■ **Directions for this task**: Please return every line in the following data that includes the string "NAND".

■ **Supplied records**:
━━━━━━━━━━━━━━━━━━━━━━━━━━━━━━

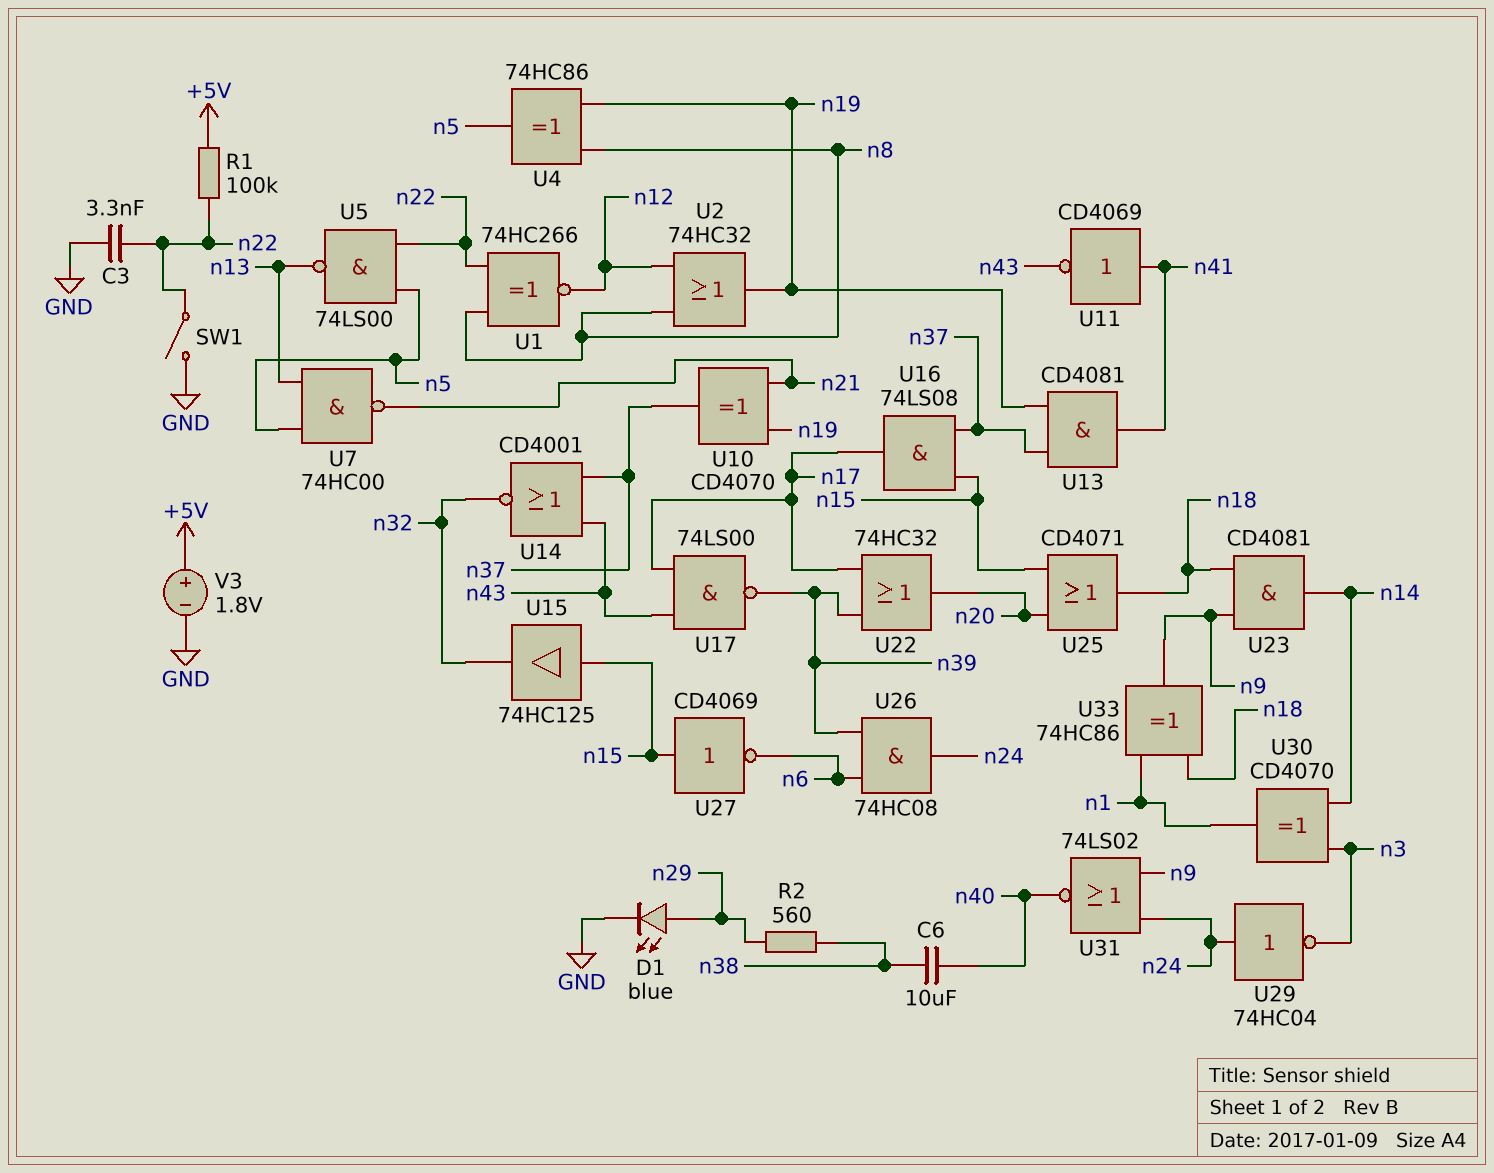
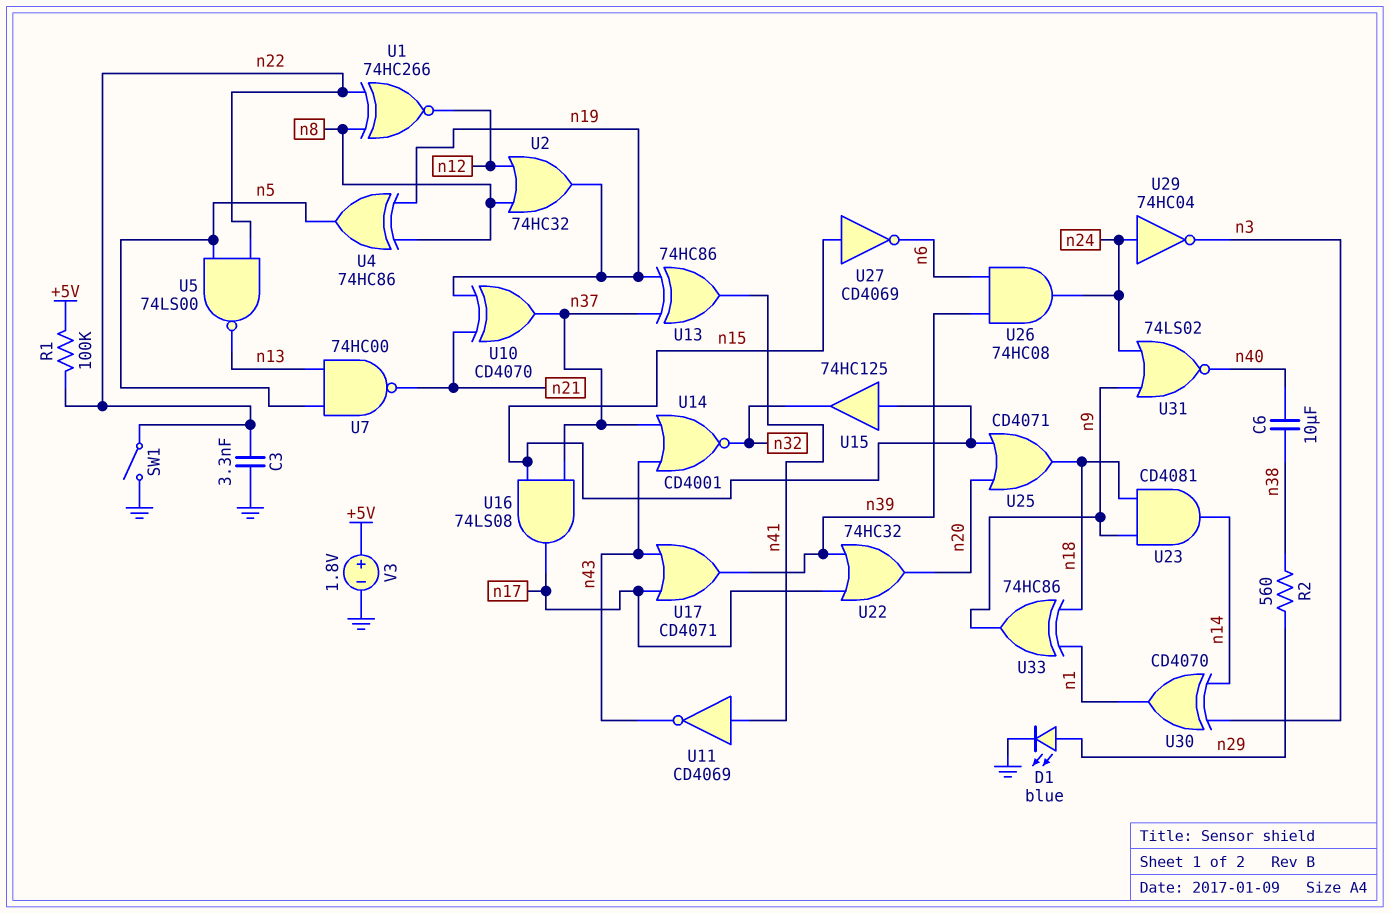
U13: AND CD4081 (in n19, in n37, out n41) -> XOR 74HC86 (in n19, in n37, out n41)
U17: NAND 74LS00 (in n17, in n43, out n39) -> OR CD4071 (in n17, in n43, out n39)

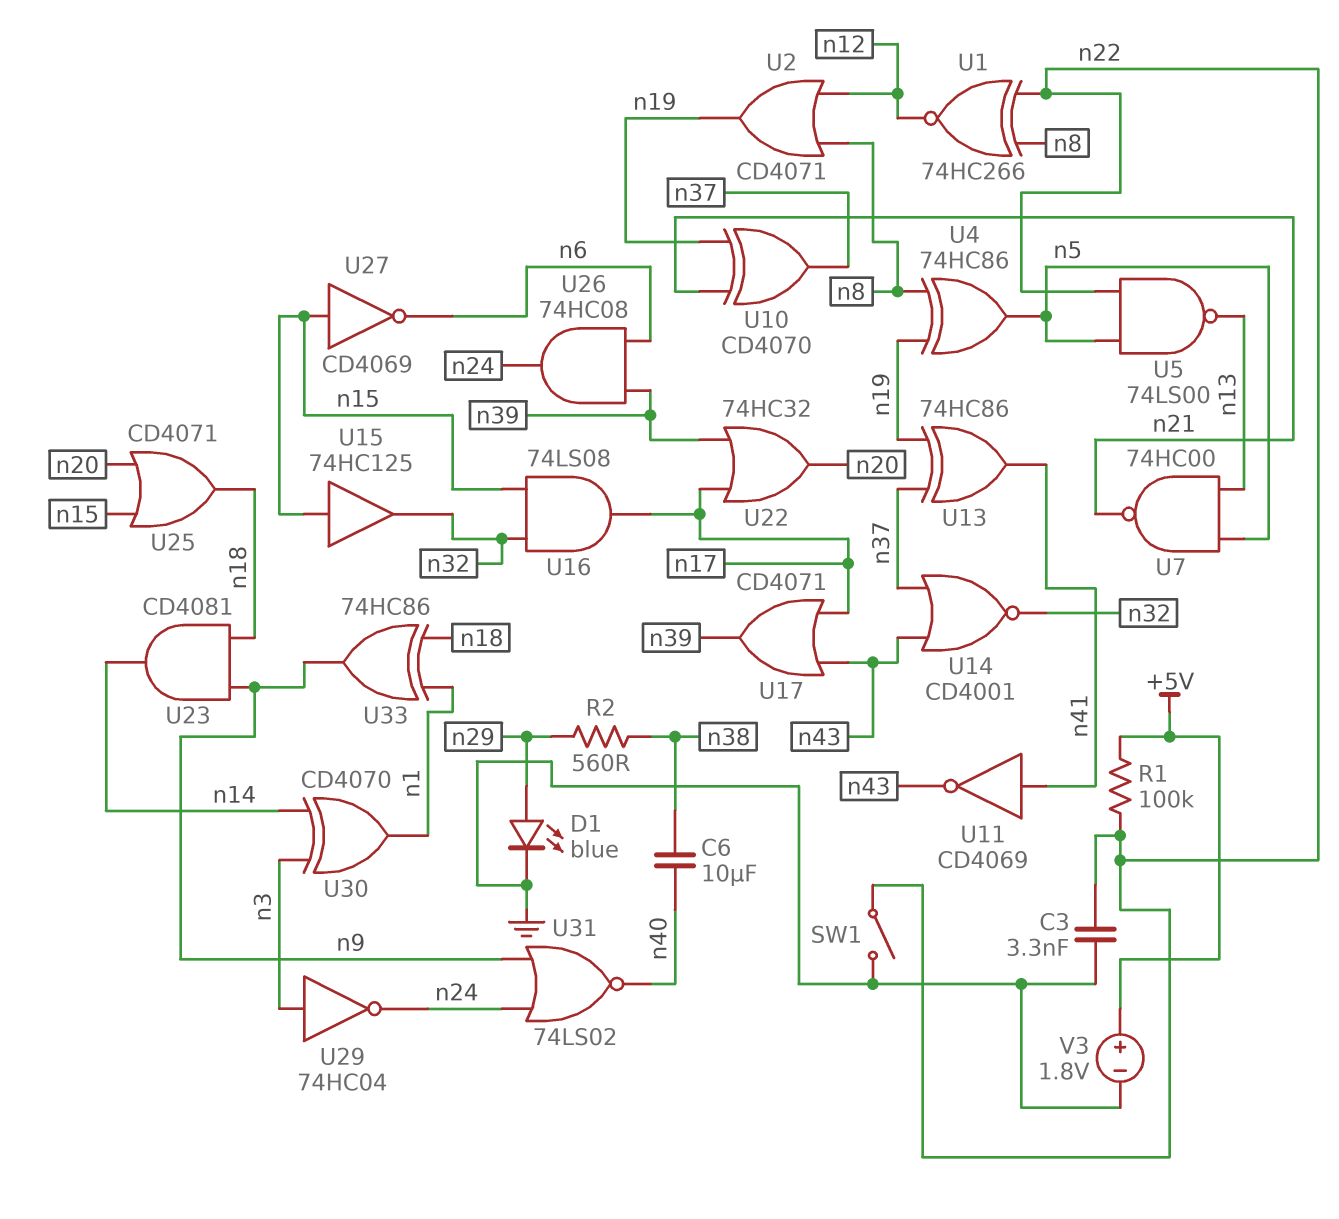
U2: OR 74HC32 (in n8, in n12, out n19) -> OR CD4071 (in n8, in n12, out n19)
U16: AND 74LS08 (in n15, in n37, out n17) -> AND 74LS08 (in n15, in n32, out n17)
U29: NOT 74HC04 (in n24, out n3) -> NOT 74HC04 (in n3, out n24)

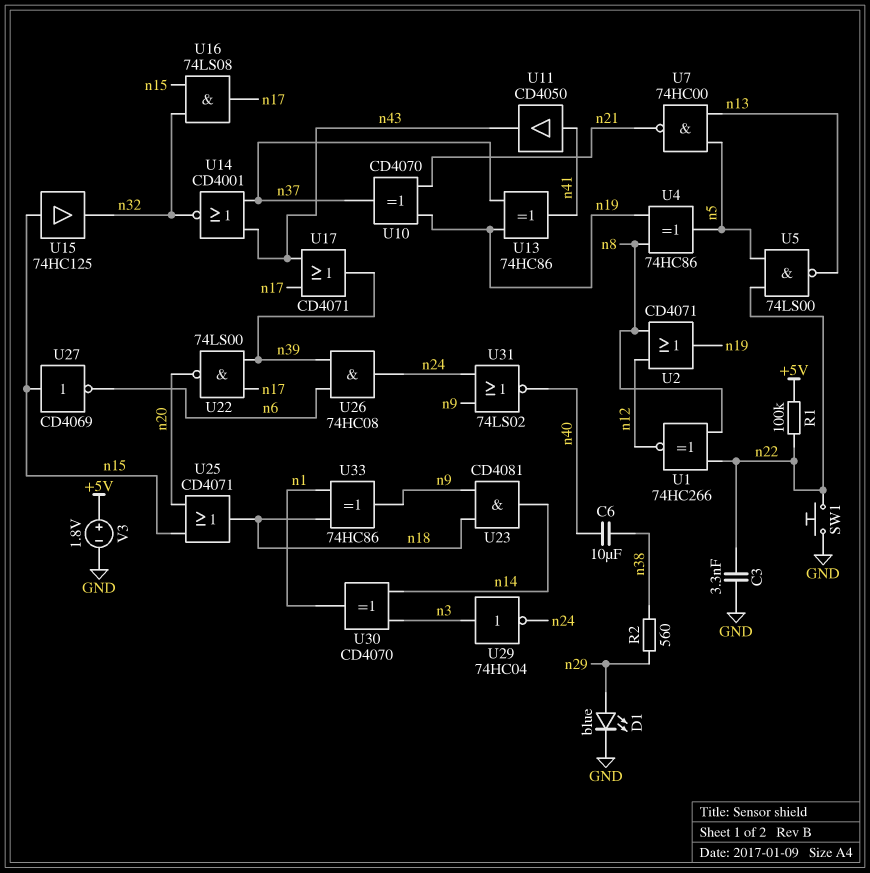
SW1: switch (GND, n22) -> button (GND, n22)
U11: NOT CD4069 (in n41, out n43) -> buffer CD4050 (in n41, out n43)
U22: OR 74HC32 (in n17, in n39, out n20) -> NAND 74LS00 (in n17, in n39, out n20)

━━━━━━━━━━━━━━━━━━━━━━━━━━━━━━

■ **Exercise response**:
U17: NAND 74LS00 (in n17, in n43, out n39) -> OR CD4071 (in n17, in n43, out n39)
U22: OR 74HC32 (in n17, in n39, out n20) -> NAND 74LS00 (in n17, in n39, out n20)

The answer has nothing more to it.